▶ Stored data entries
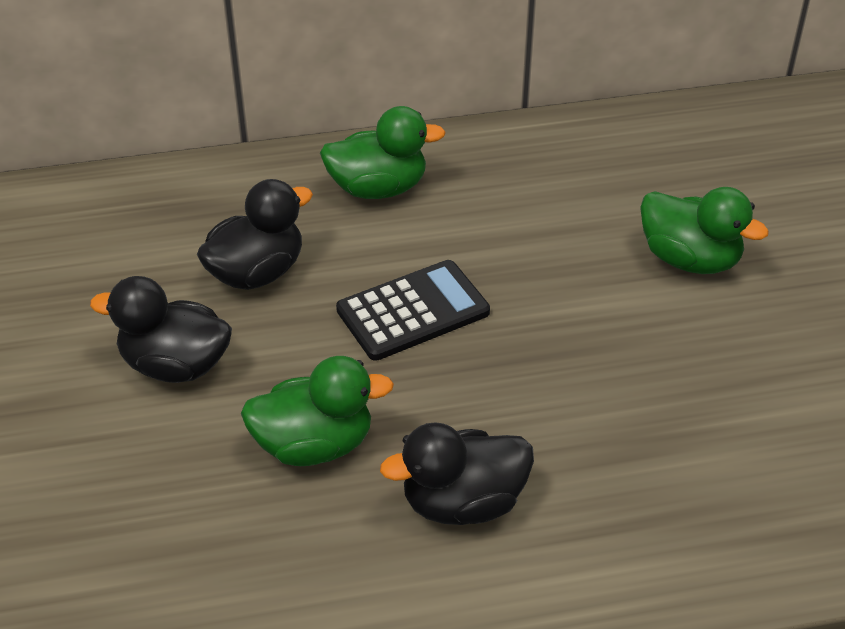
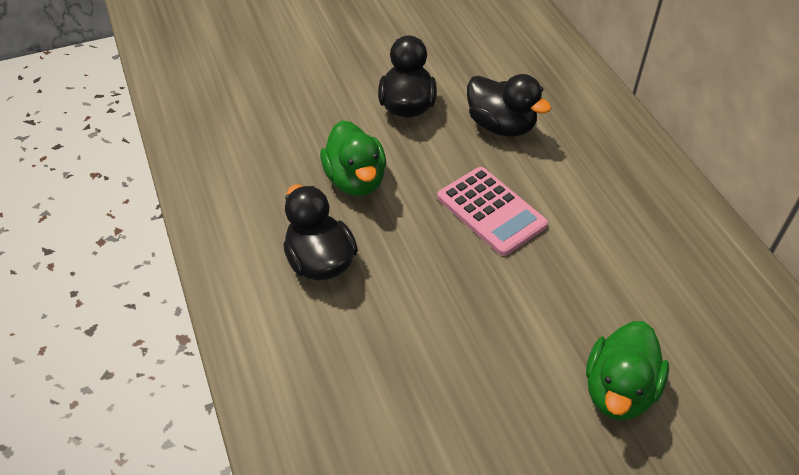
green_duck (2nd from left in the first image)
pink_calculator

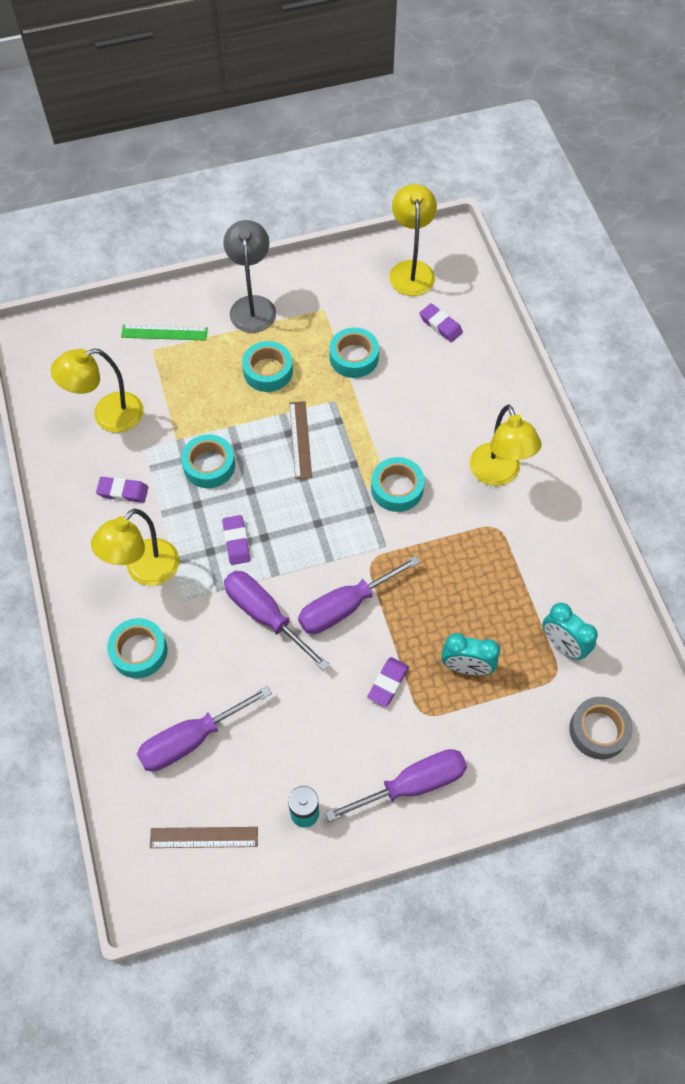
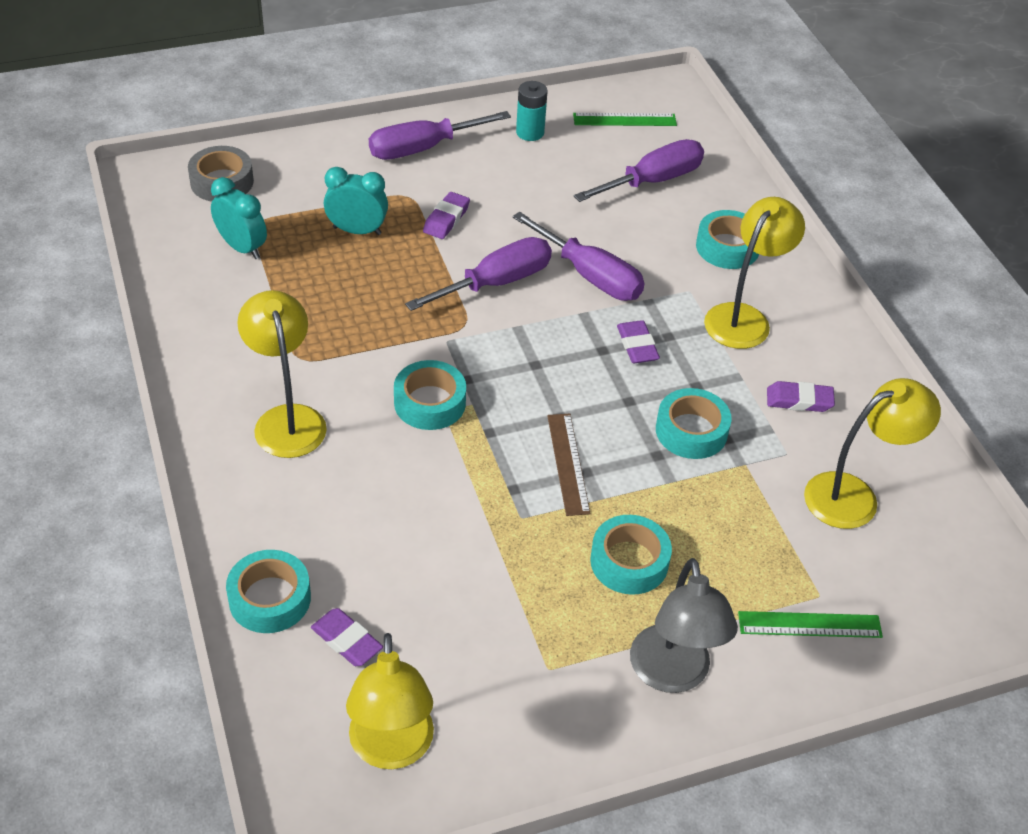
turquoise_tape (1st from left)
green_ruler (1st from left)

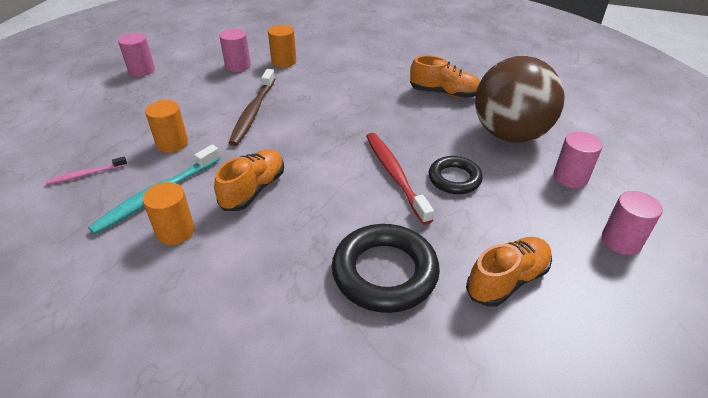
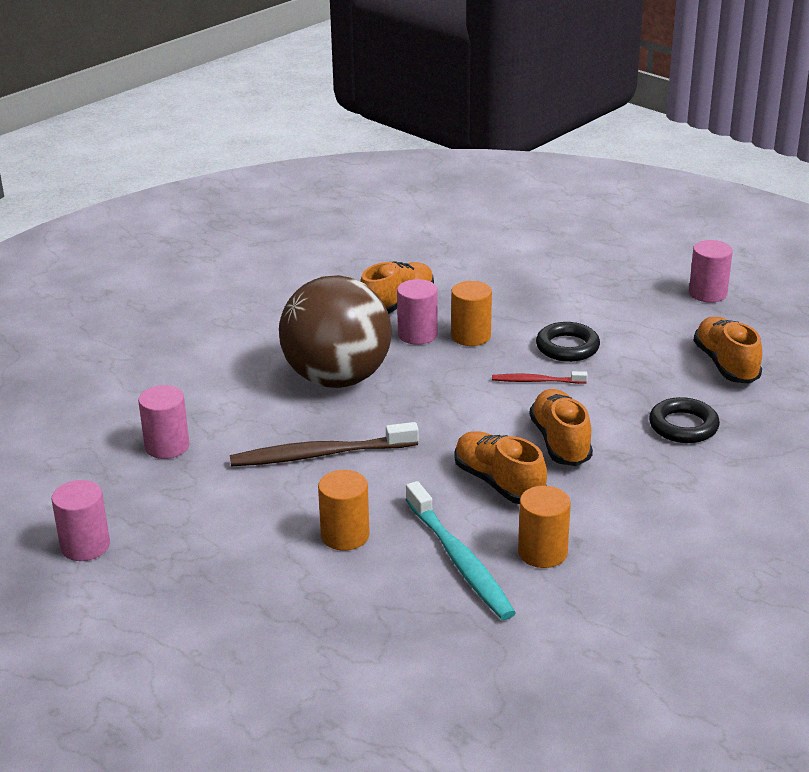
orange_cylinder (2nd from left)
brown_ball
brown_toothbrush
pink_cylinder (3rd from left)
red_toothbrush
pink_toothbrush
black_ring (2nd from left)
orange_shoe (3rd from left)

▶ Work required
Please reproduce every record exactly as written, excluding the pictures.

▶ Solution for this exercise
green_duck (2nd from left in the first image)
pink_calculator

turquoise_tape (1st from left)
green_ruler (1st from left)

orange_cylinder (2nd from left)
brown_ball
brown_toothbrush
pink_cylinder (3rd from left)
red_toothbrush
pink_toothbrush
black_ring (2nd from left)
orange_shoe (3rd from left)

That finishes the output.